For the material below, return exactly the lines starting at the one holding "red gift [397,95,453,158]" and ending at the one holding "yellow button [641,126,693,164]", counting both as part of the range.

> [RECORDS SHOWN]:
━━━
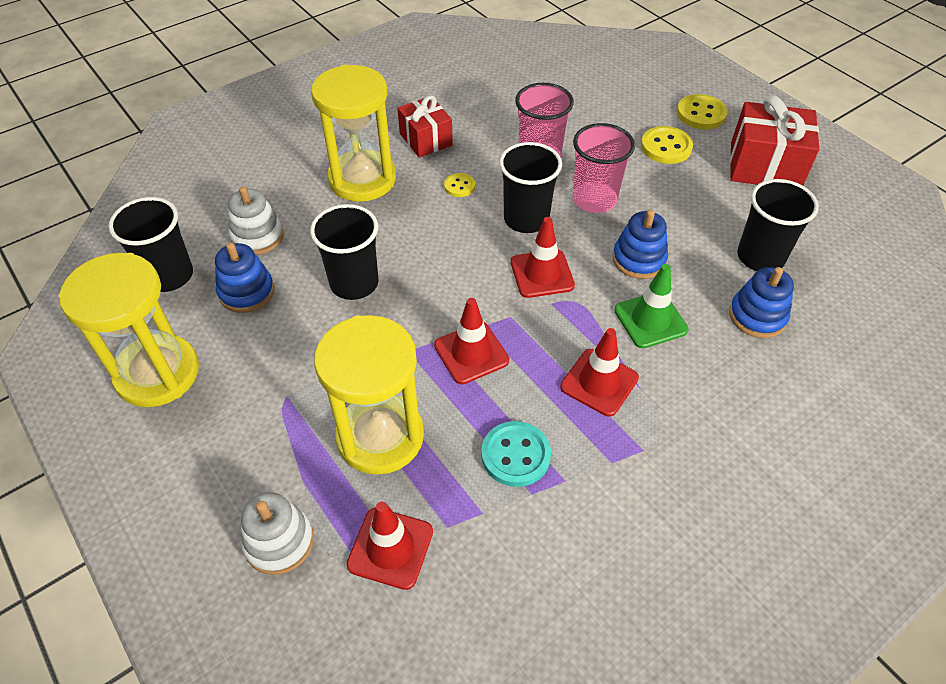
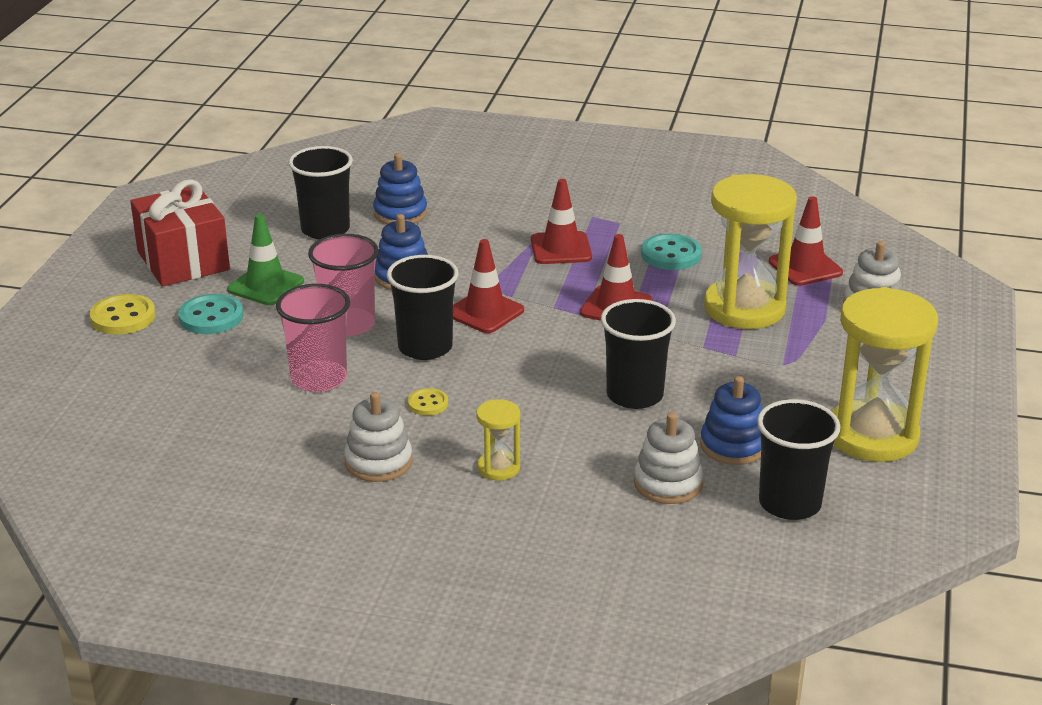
camera: 130 degrees left, 20 degrees down
yellow hourglass [311,64,396,202] -> yellow hourglass [476,399,520,480], size x0.46
red gift [397,95,453,158] -> white stacking toy [344,392,412,482]
green traffic cone [614,264,689,348] -> green traffic cone moved to [227,214,304,305]
yellow button [641,126,693,164] -> turquoise button [178,294,244,334]

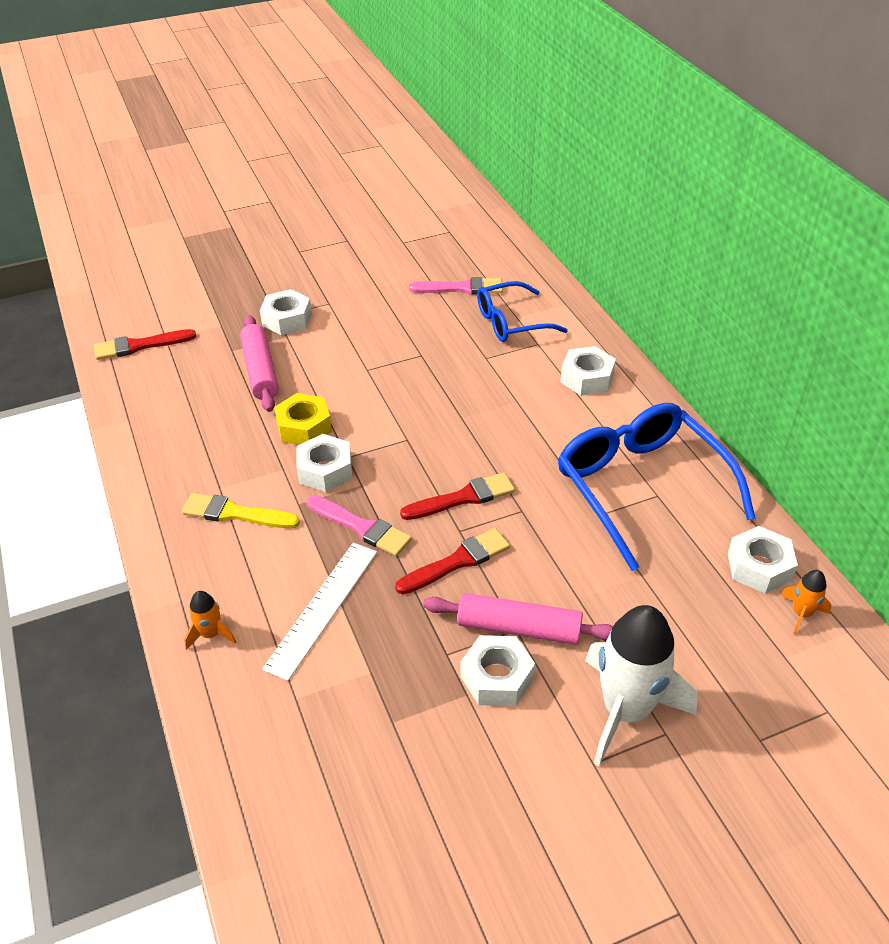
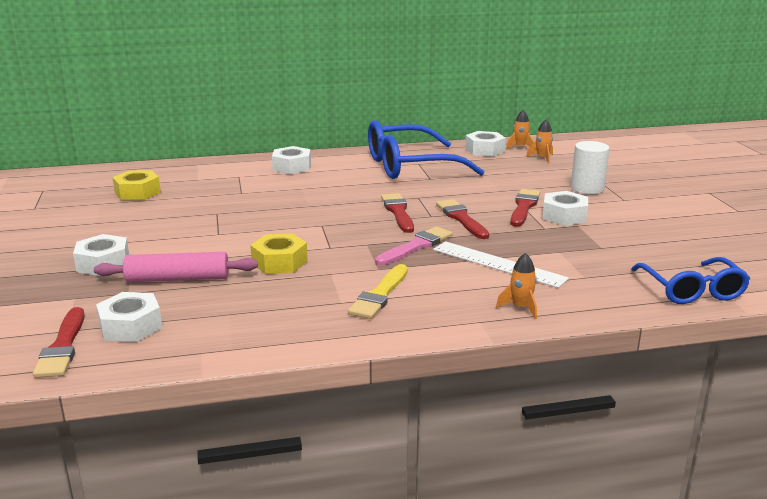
camera: 80 degrees left, 20 degrees down
white nut [296,434,352,492] -> white nut moved to [96,292,162,342]
pink brush [409,277,503,295] -> yellow nut [112,170,161,200]
pink rolling pin [423,593,613,645] -> red brush [510,189,540,227]
blue glasses [477,281,568,342] -> blue glasses moved to [631,257,750,304]
white rocket [585,605,698,766] -> white cylinder [571,141,609,194]
none -> orange rocket [526,120,553,164]

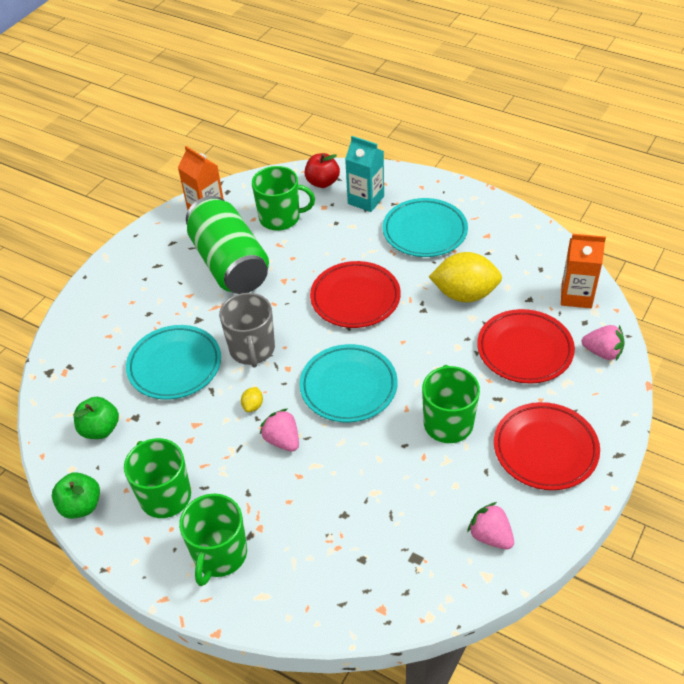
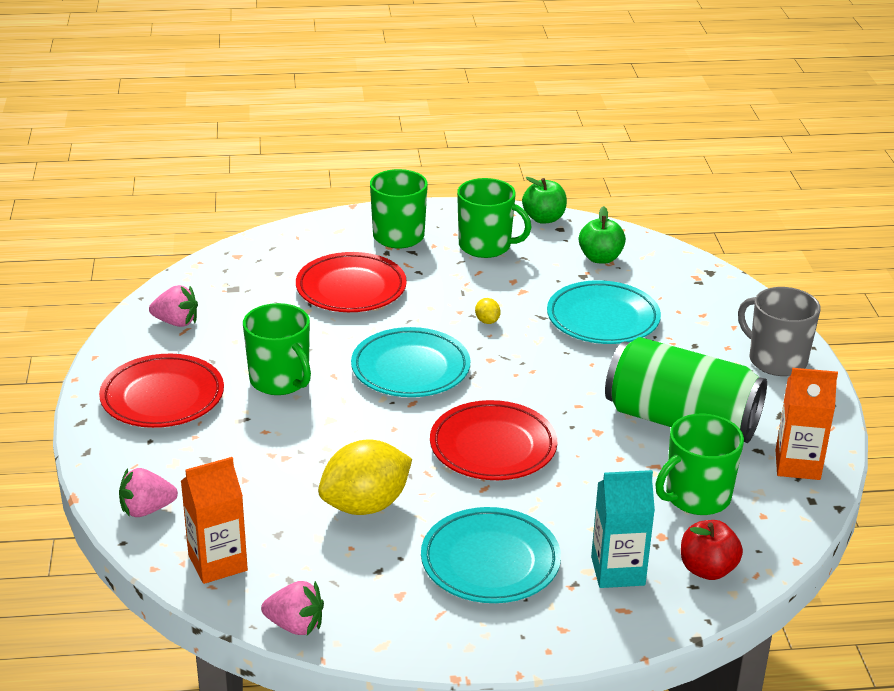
camera: 140 degrees right, 15 degrees down
grey mug [219,293,275,368] -> grey mug moved to [738,287,820,376]
pink strawberry [260,409,299,452] -> pink strawberry moved to [261,581,324,635]
red plate [477,309,575,384] -> red plate moved to [296,252,407,312]

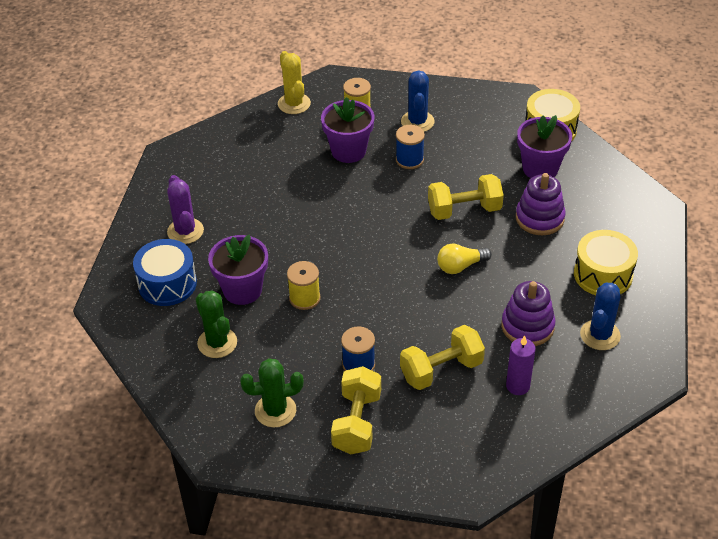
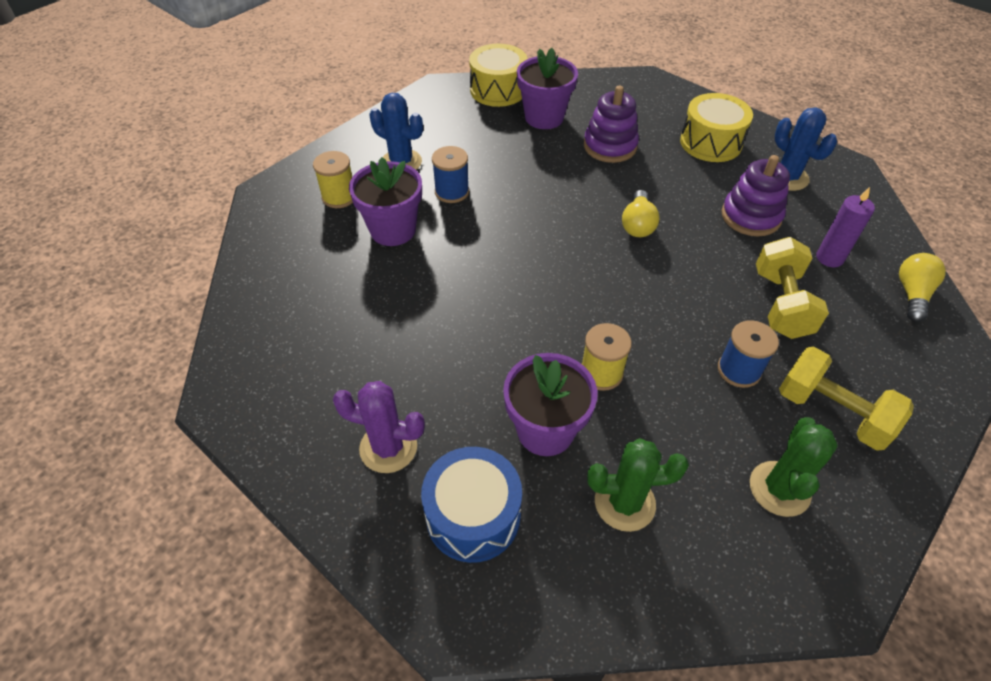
camera: 60 degrees left, 5 degrees up
yellow cactus [278,51,311,114] -> none
yellow dumbbell [428,174,504,220] -> none
none -> yellow light bulb [899,253,946,322]

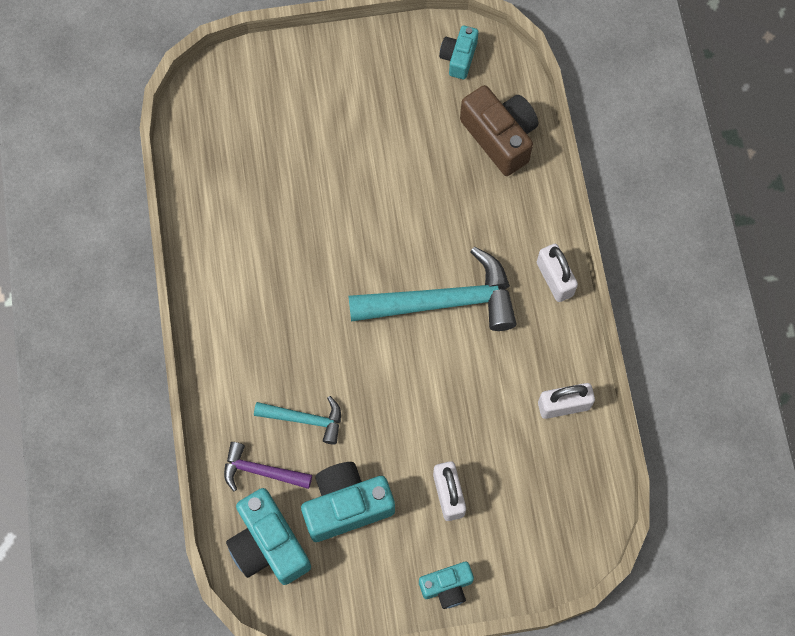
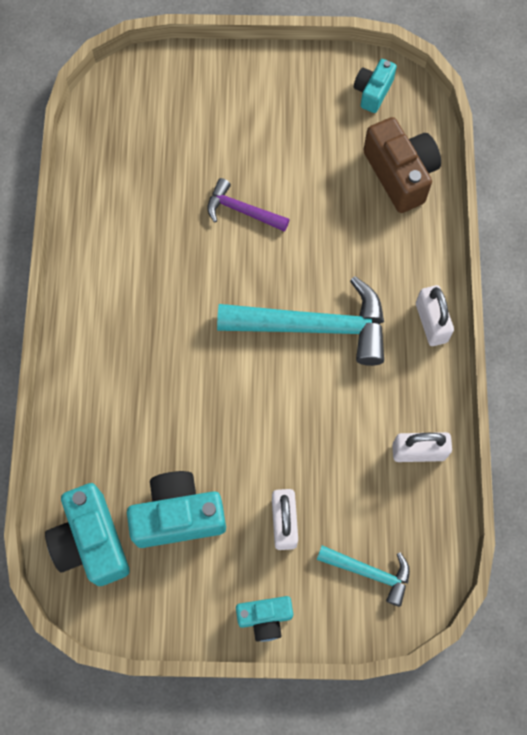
camera: 10 degrees right, 0 degrees up
purple hammer [224,442,312,492] -> purple hammer moved to [207,178,290,232]
turquoise hammer [254,396,341,445] -> turquoise hammer moved to [317,545,410,607]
━━━
> [SOLUTION TO THIS PROBLEM]:
red gift [397,95,453,158] -> white stacking toy [344,392,412,482]
green traffic cone [614,264,689,348] -> green traffic cone moved to [227,214,304,305]
yellow button [641,126,693,164] -> turquoise button [178,294,244,334]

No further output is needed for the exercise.